__TASK BRIEF__
A verbatim reproduction of the lines below, from the line containing "S2: switch (EN0, Y2) -> switch (AGND, EN0)" through the line containing "U6: NOT 74HC14", both ends included, is the whole required output.

[SUPPLIED MATERIAL Boundary: Start]

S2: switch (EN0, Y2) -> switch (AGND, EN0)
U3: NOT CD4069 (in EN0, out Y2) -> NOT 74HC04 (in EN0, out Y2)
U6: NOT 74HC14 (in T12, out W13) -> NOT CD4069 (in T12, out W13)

[SUPPLIED MATERIAL Boundary: End]
[SUPPLIED MATERIAL Boundary: Start]

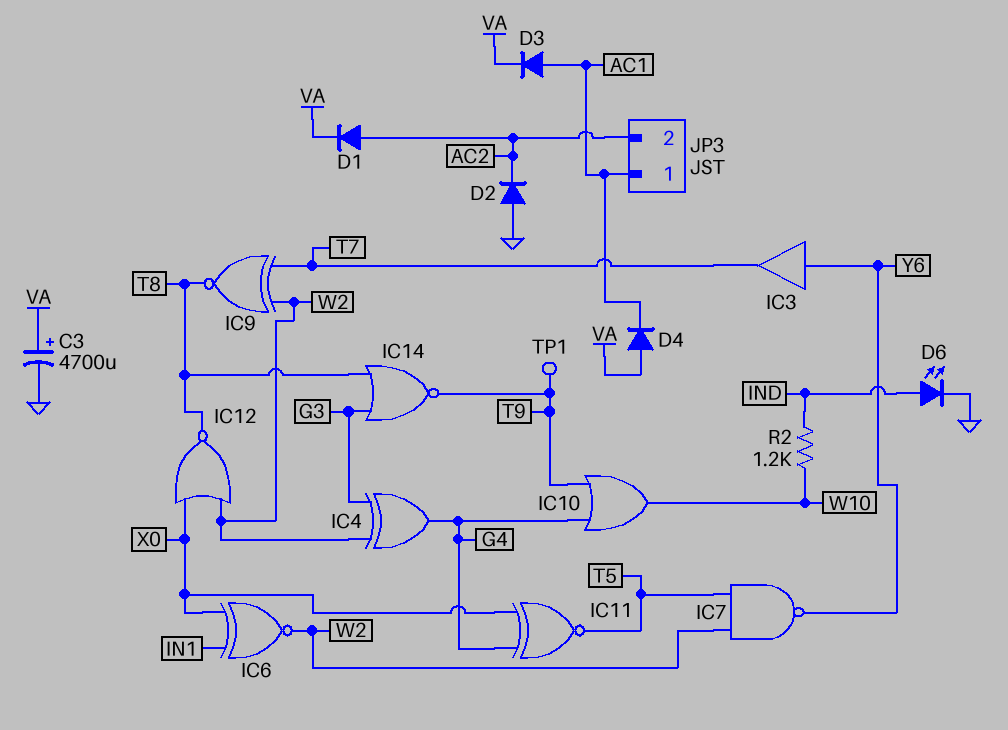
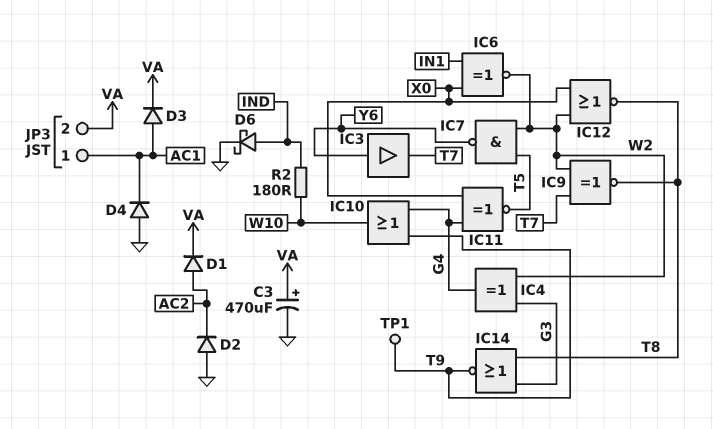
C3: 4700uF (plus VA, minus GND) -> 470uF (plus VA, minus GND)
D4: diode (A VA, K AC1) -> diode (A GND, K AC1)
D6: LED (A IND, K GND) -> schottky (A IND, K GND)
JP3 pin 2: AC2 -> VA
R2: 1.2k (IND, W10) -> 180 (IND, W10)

[SUPPLIED MATERIAL Boundary: End]
[SUPPLIED MATERIAL Boundary: Start]

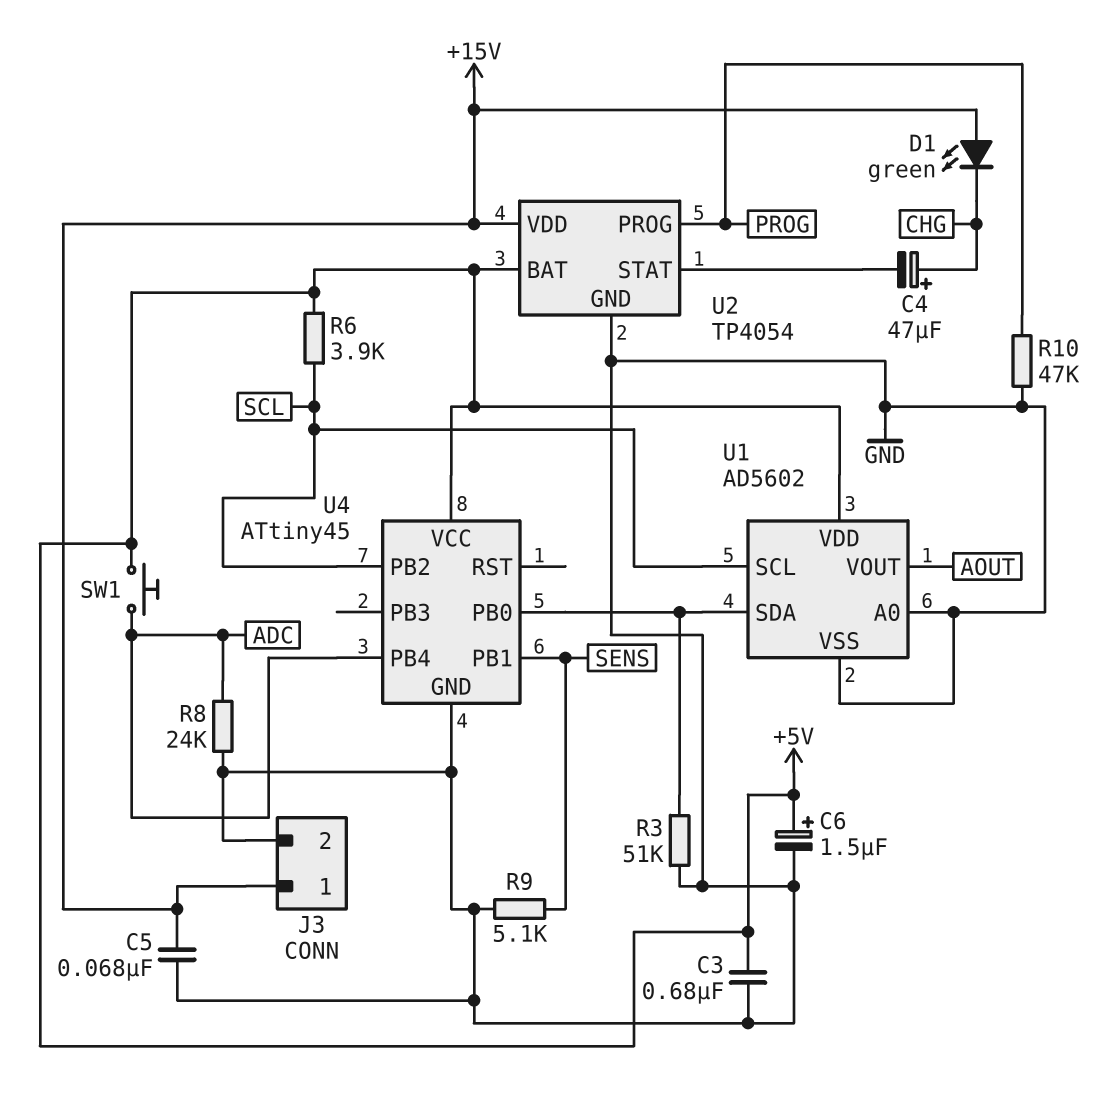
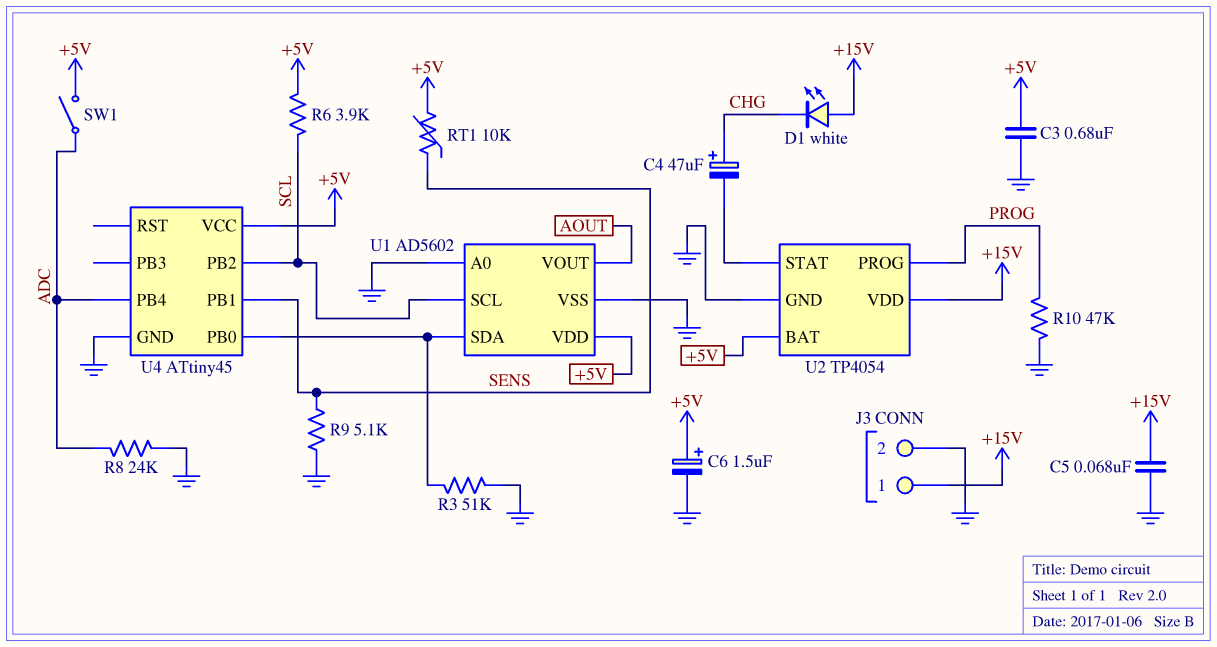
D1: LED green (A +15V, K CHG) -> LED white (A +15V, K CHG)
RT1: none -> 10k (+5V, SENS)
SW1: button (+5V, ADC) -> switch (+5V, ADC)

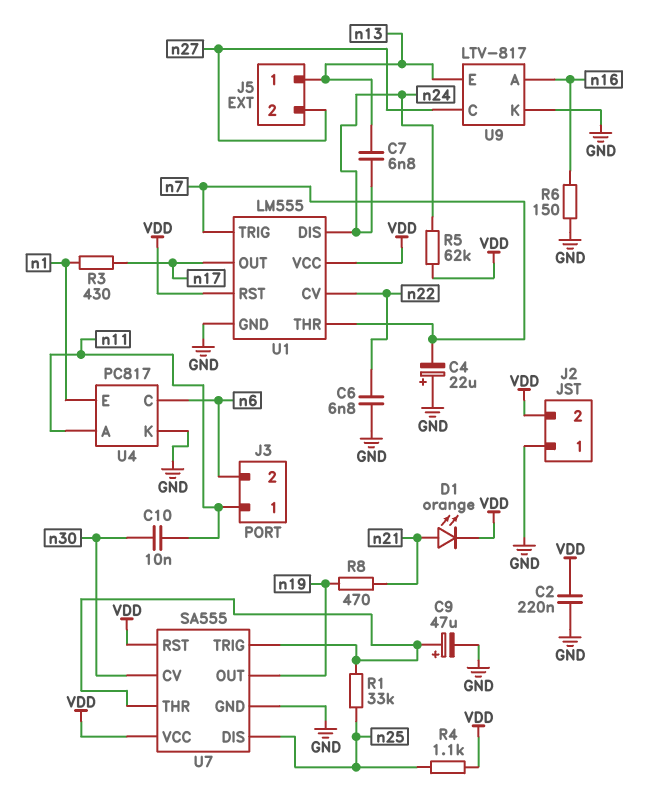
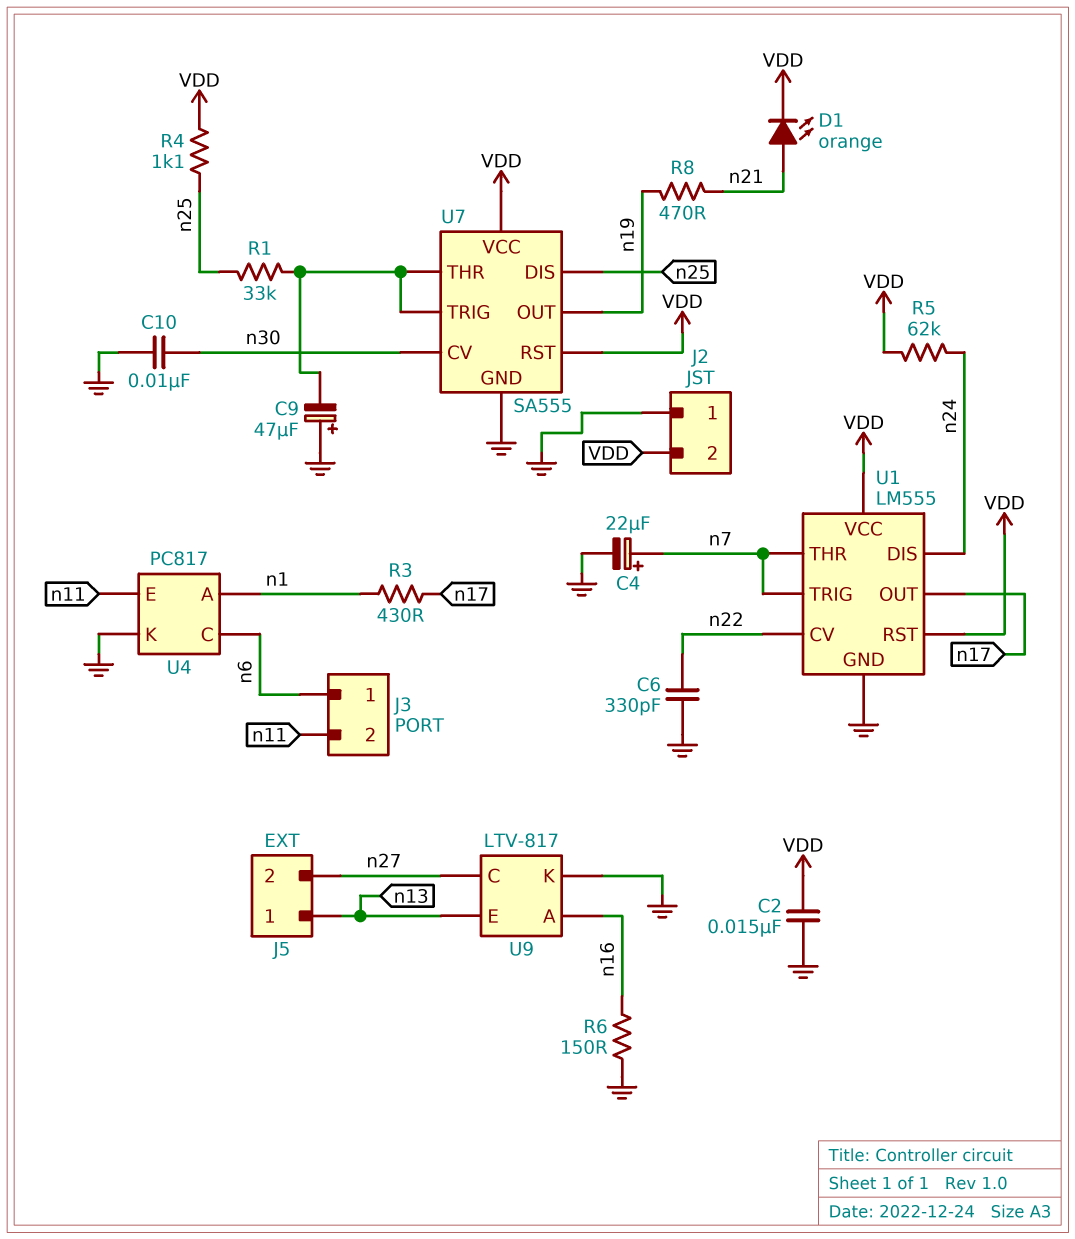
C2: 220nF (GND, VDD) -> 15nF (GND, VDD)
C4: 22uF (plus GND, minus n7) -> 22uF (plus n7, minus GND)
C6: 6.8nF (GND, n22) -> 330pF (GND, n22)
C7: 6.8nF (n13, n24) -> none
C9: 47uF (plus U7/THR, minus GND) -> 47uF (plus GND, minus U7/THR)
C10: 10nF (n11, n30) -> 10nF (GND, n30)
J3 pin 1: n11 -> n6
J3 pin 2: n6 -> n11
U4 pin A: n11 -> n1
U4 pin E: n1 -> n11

[SUPPLIED MATERIAL Boundary: End]

__TASK RESULT__
S2: switch (EN0, Y2) -> switch (AGND, EN0)
U3: NOT CD4069 (in EN0, out Y2) -> NOT 74HC04 (in EN0, out Y2)
U6: NOT 74HC14 (in T12, out W13) -> NOT CD4069 (in T12, out W13)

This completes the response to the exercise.